• **Assignment**: Determine how many lines in the entries below include the word "none", and reply with that number alone.

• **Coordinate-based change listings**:
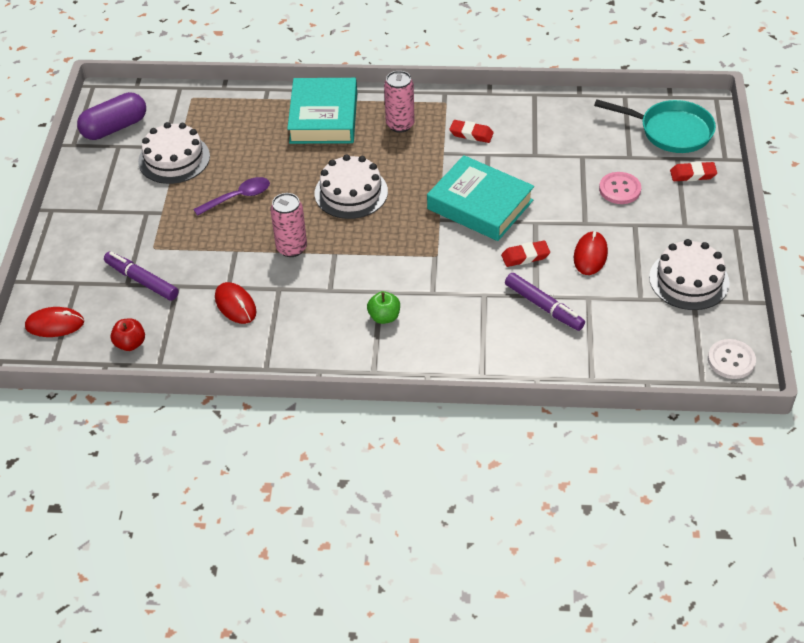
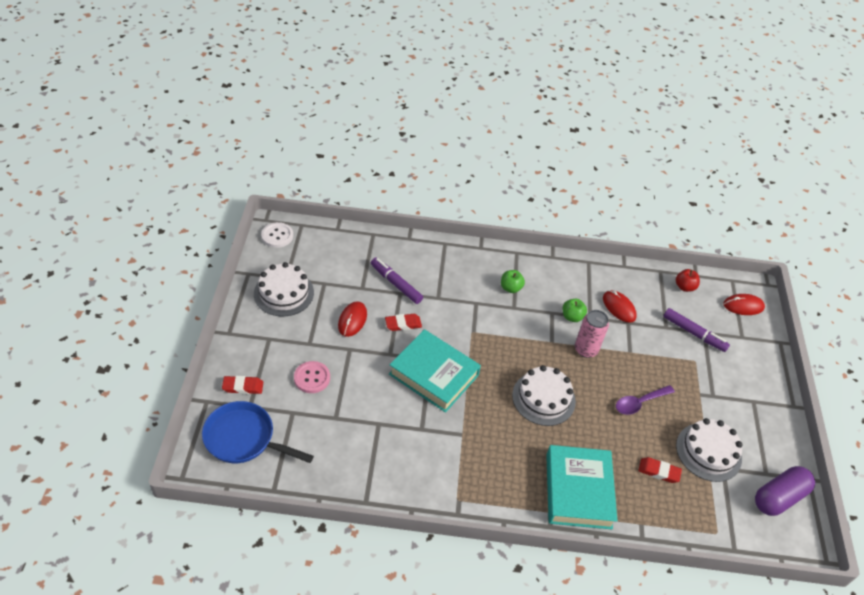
camera: 175 degrees right, 0 degrees up
(303, 286) = (572, 317): none -> green apple
(400, 125) = (503, 473): pink can -> none
(471, 134) = (435, 454): red eraser -> red eraser (659, 472)
(671, 131) = (244, 438): turquoise pan -> blue pan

• **Expected output**: 2